*Assignment*
All the data that follows should be repeated exactly, without a single picture.

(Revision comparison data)
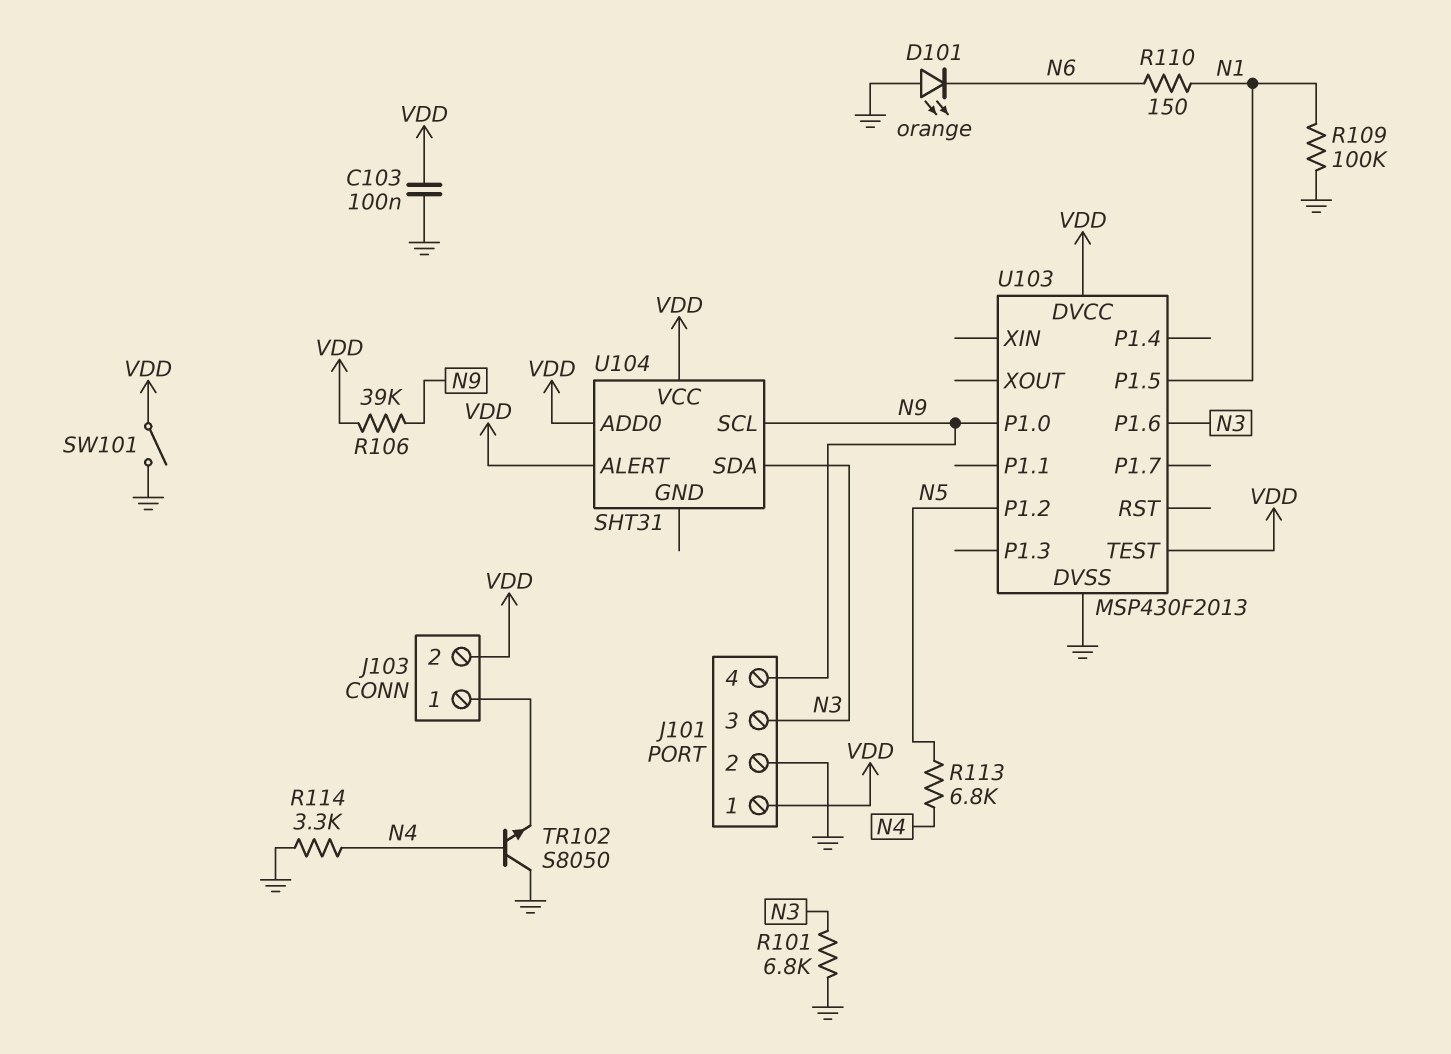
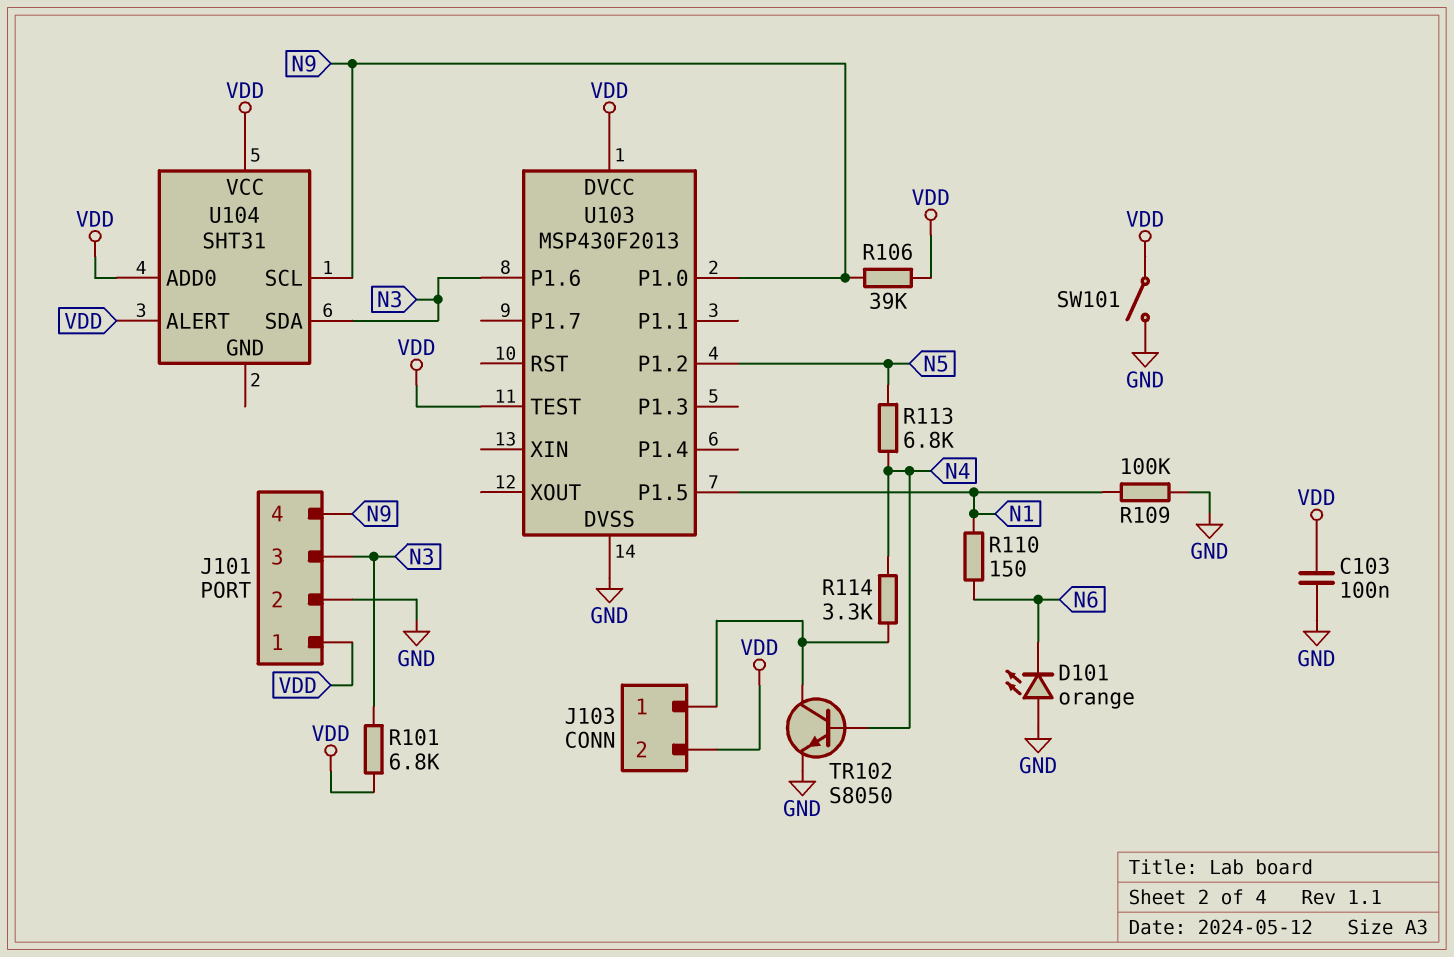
R101: 6.8k (GND, N3) -> 6.8k (N3, VDD)
R114: 3.3k (GND, N4) -> 3.3k (J103/1, N4)
TR102: NPN S8050 (B N4, C GND, E J103/1) -> NPN S8050 (B N4, C J103/1, E GND)

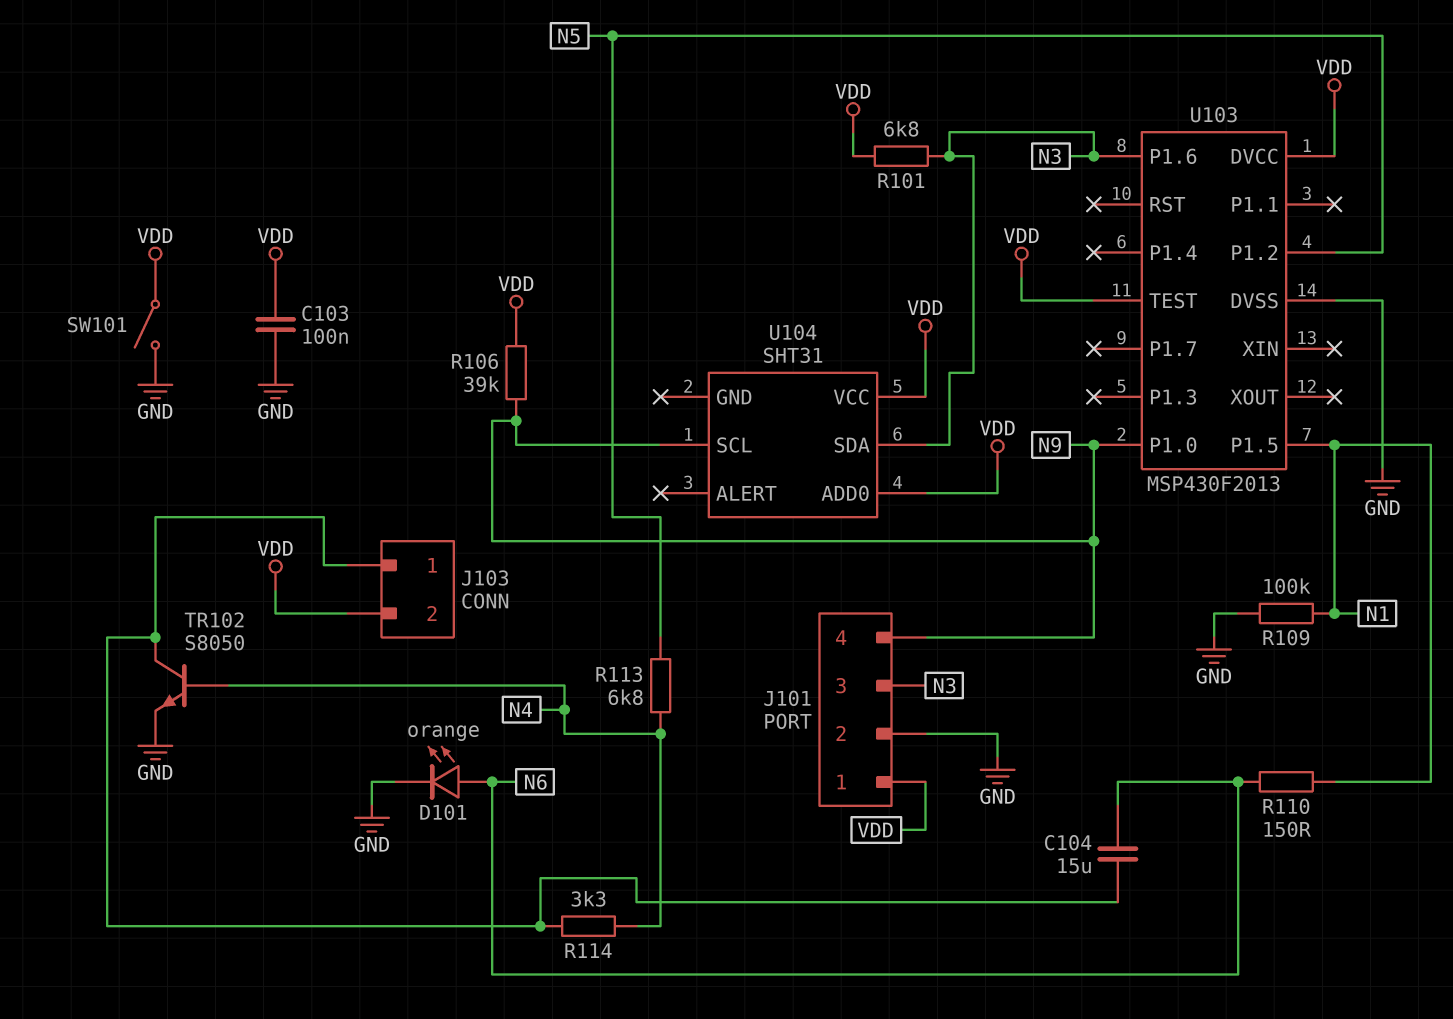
C104: none -> 15uF (J103/1, N6)
D101: LED orange (A GND, K N6) -> LED orange (A N6, K GND)
U104 pin ALERT: VDD -> none

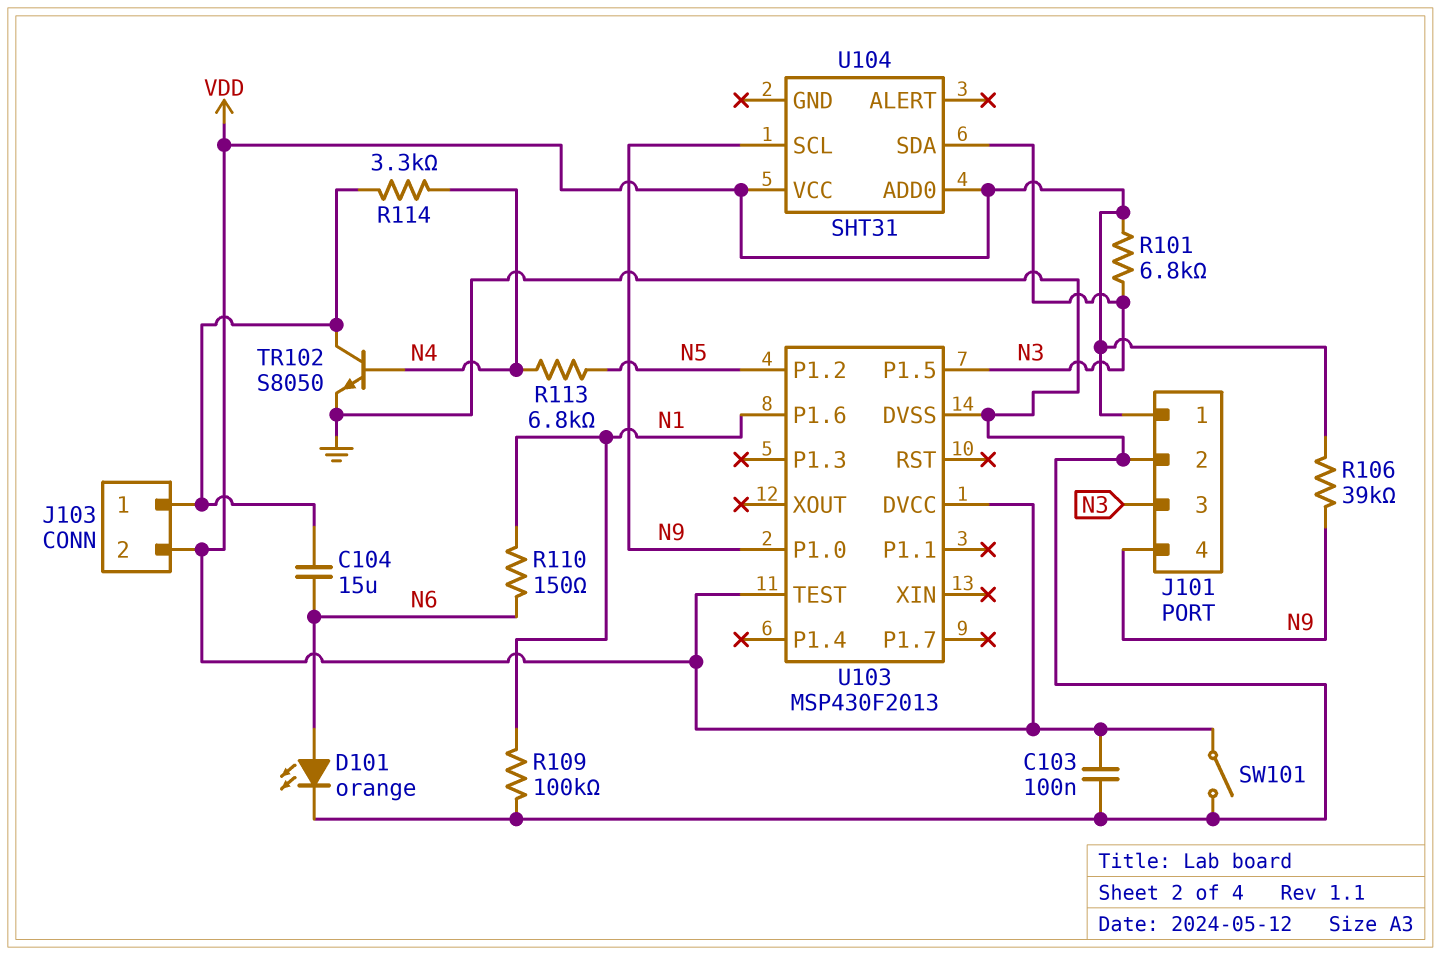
U103 pin P1.5: N1 -> N3
U103 pin P1.6: N3 -> N1

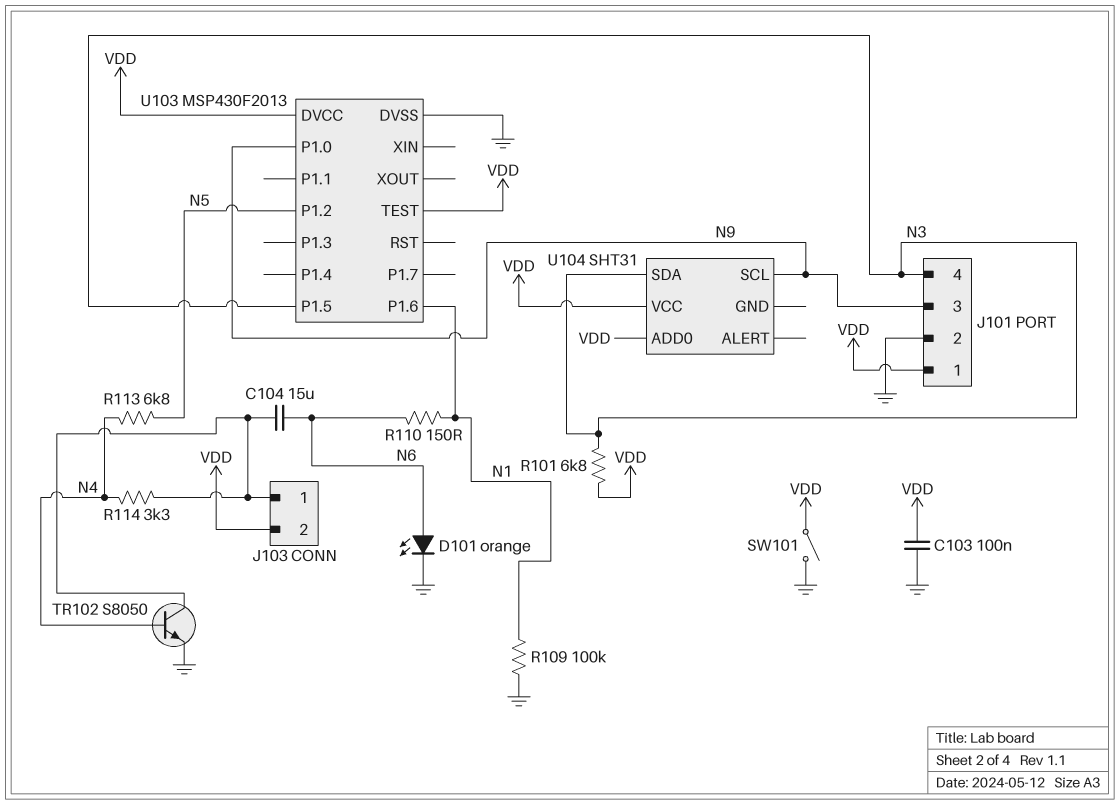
J101 pin 3: N3 -> N9
J101 pin 4: N9 -> N3
R106: 39k (N9, VDD) -> none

*The answer*
R101: 6.8k (GND, N3) -> 6.8k (N3, VDD)
R114: 3.3k (GND, N4) -> 3.3k (J103/1, N4)
TR102: NPN S8050 (B N4, C GND, E J103/1) -> NPN S8050 (B N4, C J103/1, E GND)

C104: none -> 15uF (J103/1, N6)
D101: LED orange (A GND, K N6) -> LED orange (A N6, K GND)
U104 pin ALERT: VDD -> none

U103 pin P1.5: N1 -> N3
U103 pin P1.6: N3 -> N1

J101 pin 3: N3 -> N9
J101 pin 4: N9 -> N3
R106: 39k (N9, VDD) -> none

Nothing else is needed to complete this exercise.